## Exercise description
In full and unaltered, output the records below.

-=-=-

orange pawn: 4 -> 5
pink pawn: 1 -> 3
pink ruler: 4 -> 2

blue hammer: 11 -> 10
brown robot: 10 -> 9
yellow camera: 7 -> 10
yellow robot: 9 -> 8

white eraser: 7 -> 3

-=-=-

## Response for this exercise
orange pawn: 4 -> 5
pink pawn: 1 -> 3
pink ruler: 4 -> 2

blue hammer: 11 -> 10
brown robot: 10 -> 9
yellow camera: 7 -> 10
yellow robot: 9 -> 8

white eraser: 7 -> 3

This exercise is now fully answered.